# RECORDS FOR THE TASK
---

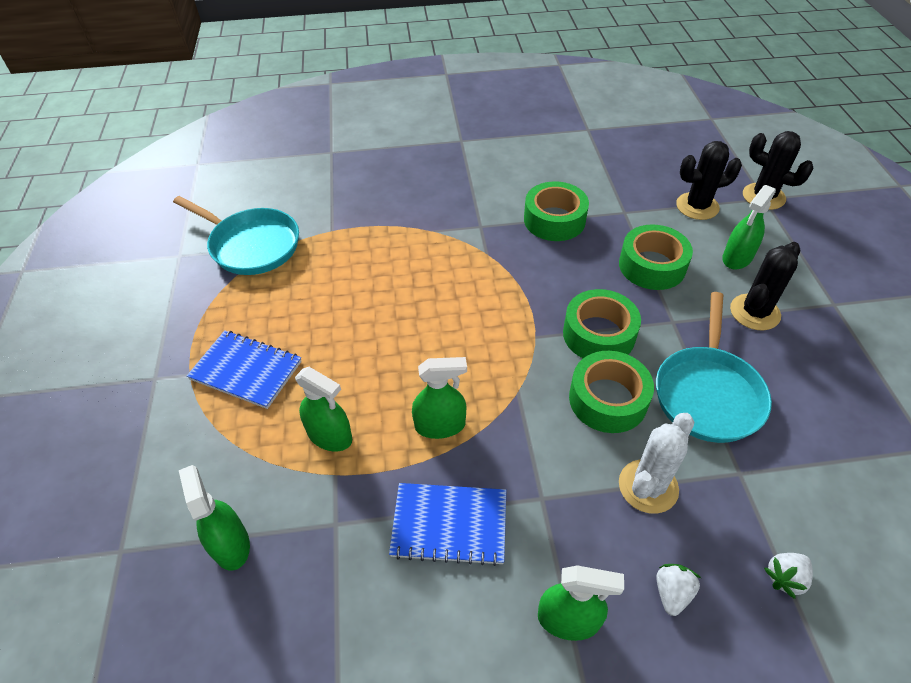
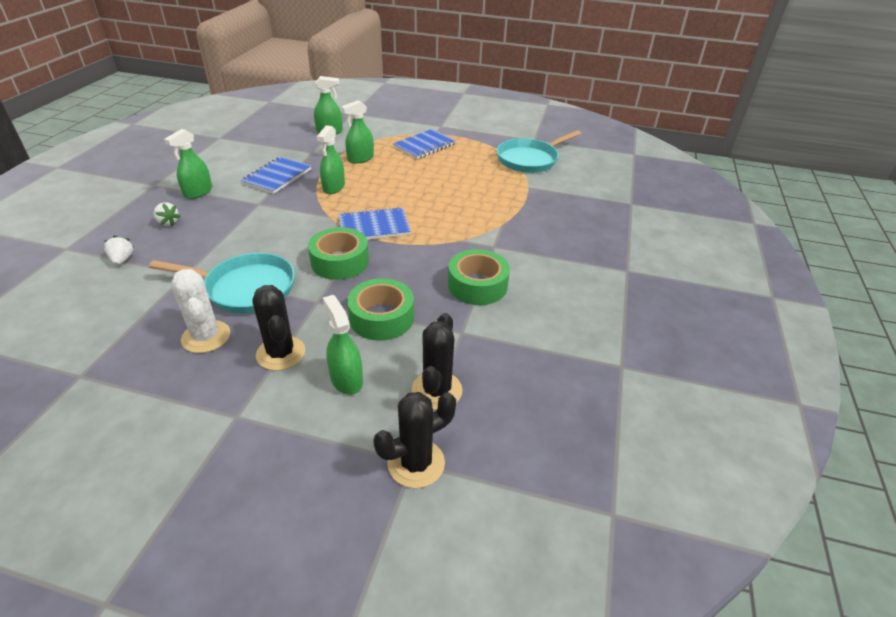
camera: 110 degrees right, 10 degrees down
(510, 335) = (374, 226): none -> blue notebook
(608, 399) = (288, 245): green tape -> none
(648, 486) = (222, 237): white cactus -> white cactus (206, 337)
(708, 393) = (246, 288): turquoise pan -> turquoise pan turned 150 degrees clockwise

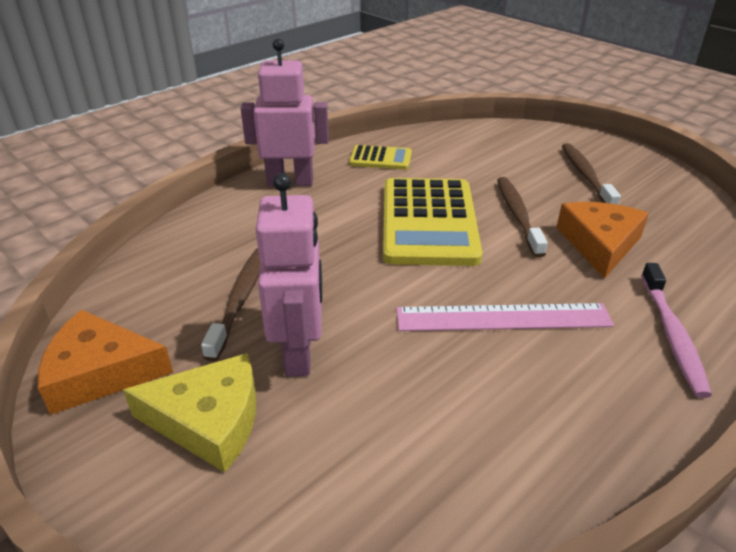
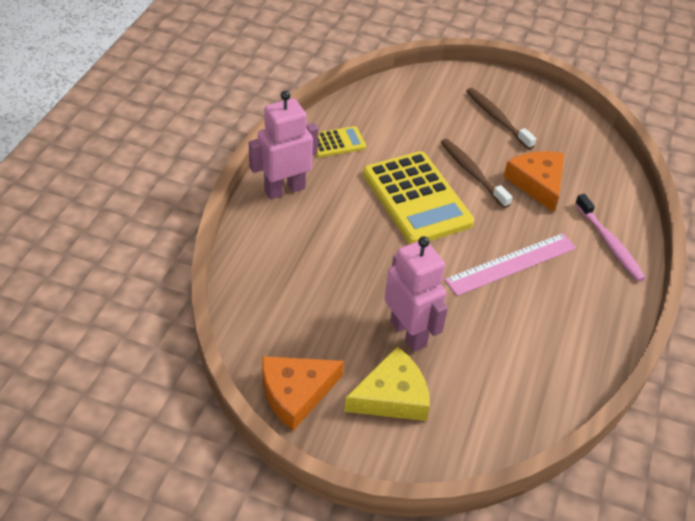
camera: 30 degrees left, 10 degrees up
(240, 300) = (338, 308): brown toothbrush -> none

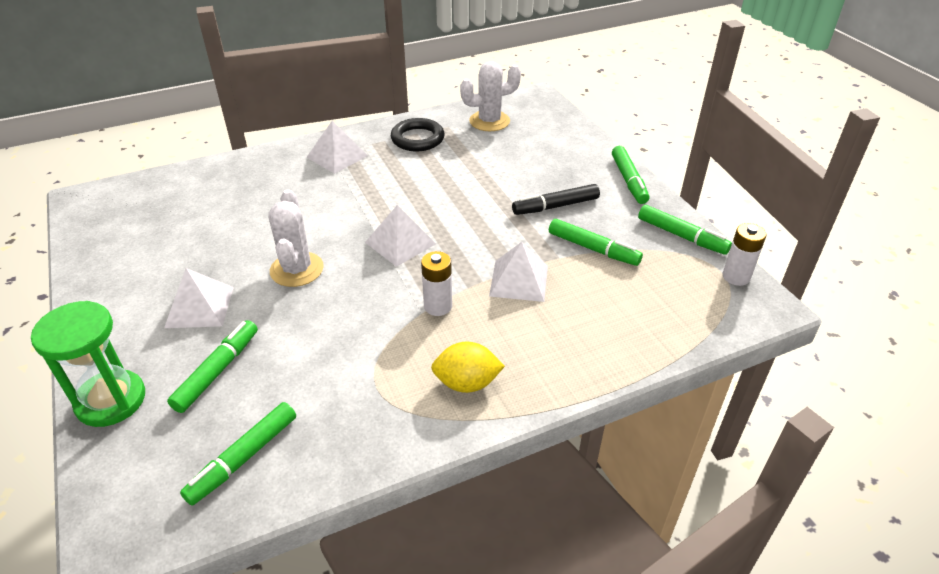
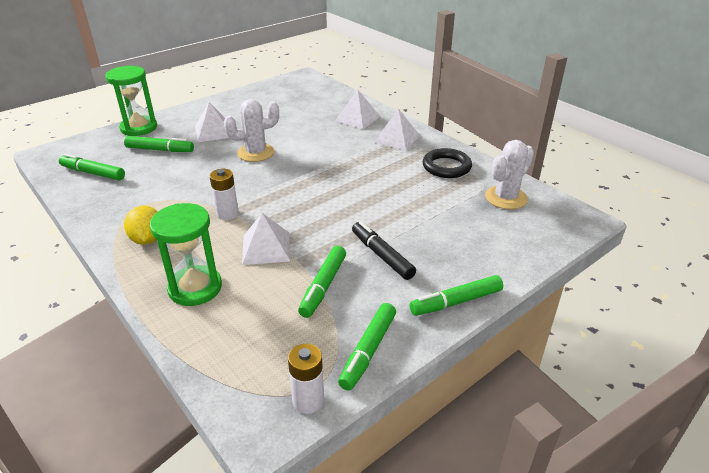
camera: 75 degrees right, 5 degrees down
(400, 243) = (297, 185): white pyramid -> white pyramid (357, 118)
(489, 121) = (506, 198): white cactus -> white cactus turned 75 degrees clockwise
(576, 340) = (195, 288): none -> green hourglass

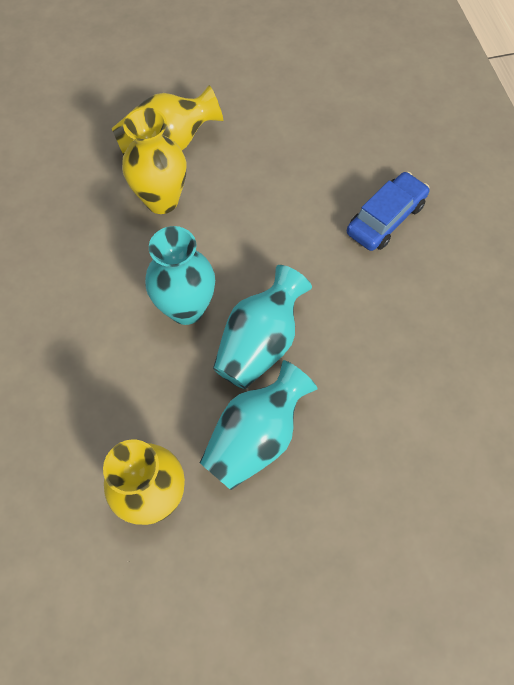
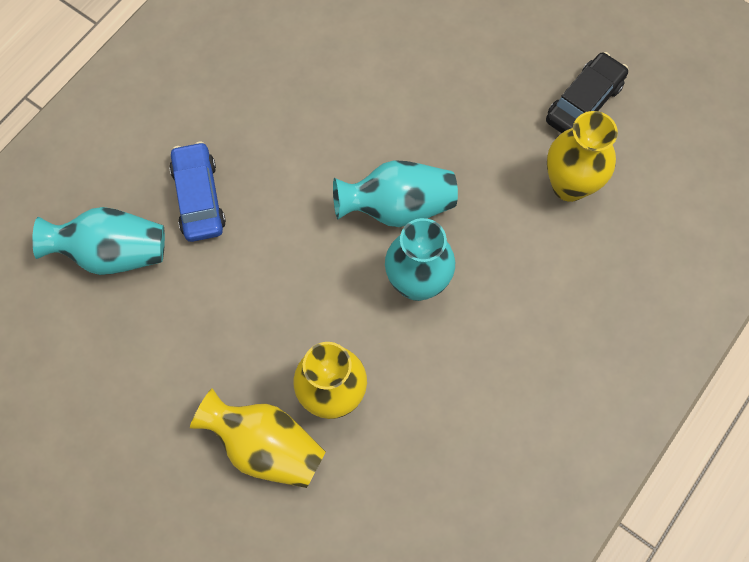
camera: 130 degrees left, 5 degrees up
(218, 589) = (584, 102): none -> black car
(256, 437) = (470, 154): turquoise vase -> turquoise vase (112, 252)
(385, 218) = (199, 197): blue car -> blue car turned 75 degrees clockwise

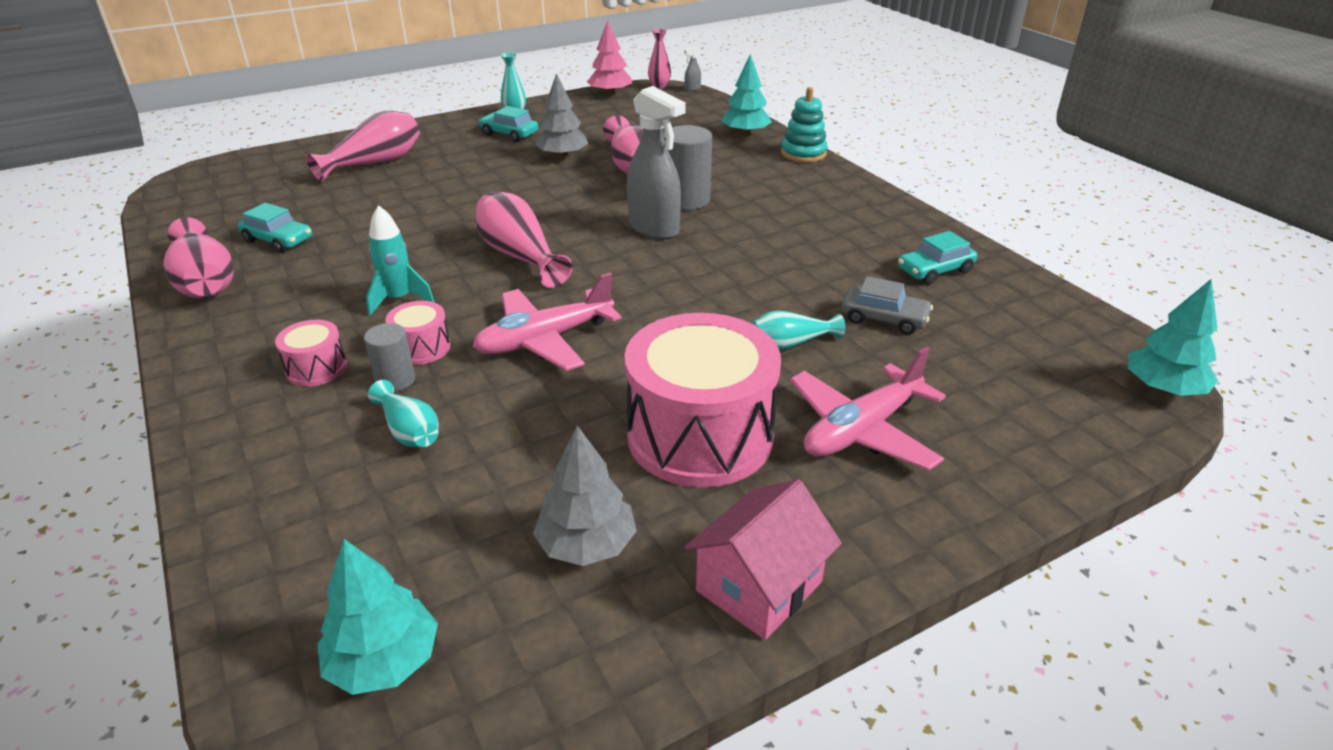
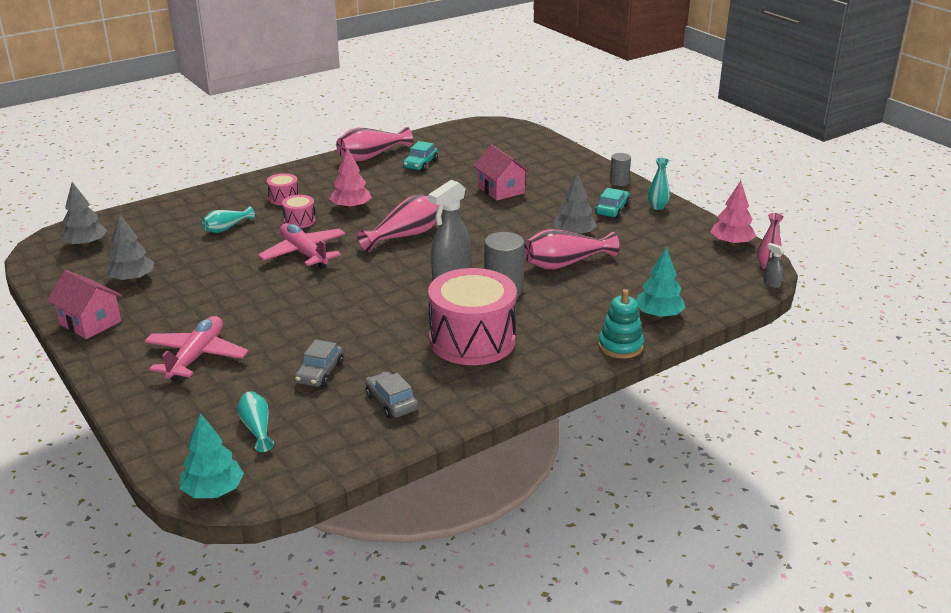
camera: 85 degrees right, 5 degrees down
(375, 163) = (539, 171): pink vase -> none
(384, 661) = (86, 244): turquoise tree -> grey tree
(395, 380) = (270, 218): grey cylinder -> grey cylinder (619, 182)
(399, 299) = (351, 207): turquoise rocket -> pink tree
(414, 188) = (501, 190): none -> pink house
(700, 436) = (204, 305): pink drum -> pink drum (472, 340)
(790, 344) = (291, 334): turquoise vase -> turquoise vase (257, 428)
(862, 430) = (196, 356): pink plane -> pink plane turned 60 degrees clockwise
(935, 270) = (391, 402): turquoise car -> grey car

---

# TO DO
Text only, pictures out: give every record again as written.

# EXPECTED ANSWER
camera: 110 degrees right, 10 degrees down
(510, 335) = (374, 226): none -> blue notebook
(608, 399) = (288, 245): green tape -> none
(648, 486) = (222, 237): white cactus -> white cactus (206, 337)
(708, 393) = (246, 288): turquoise pan -> turquoise pan turned 150 degrees clockwise

camera: 30 degrees left, 10 degrees up
(240, 300) = (338, 308): brown toothbrush -> none

camera: 75 degrees right, 5 degrees down
(400, 243) = (297, 185): white pyramid -> white pyramid (357, 118)
(489, 121) = (506, 198): white cactus -> white cactus turned 75 degrees clockwise
(576, 340) = (195, 288): none -> green hourglass

camera: 130 degrees left, 5 degrees up
(218, 589) = (584, 102): none -> black car
(256, 437) = (470, 154): turquoise vase -> turquoise vase (112, 252)
(385, 218) = (199, 197): blue car -> blue car turned 75 degrees clockwise

camera: 85 degrees right, 5 degrees down
(375, 163) = (539, 171): pink vase -> none
(384, 661) = (86, 244): turquoise tree -> grey tree
(395, 380) = (270, 218): grey cylinder -> grey cylinder (619, 182)
(399, 299) = (351, 207): turquoise rocket -> pink tree
(414, 188) = (501, 190): none -> pink house
(700, 436) = (204, 305): pink drum -> pink drum (472, 340)
(790, 344) = (291, 334): turquoise vase -> turquoise vase (257, 428)
(862, 430) = (196, 356): pink plane -> pink plane turned 60 degrees clockwise
(935, 270) = (391, 402): turquoise car -> grey car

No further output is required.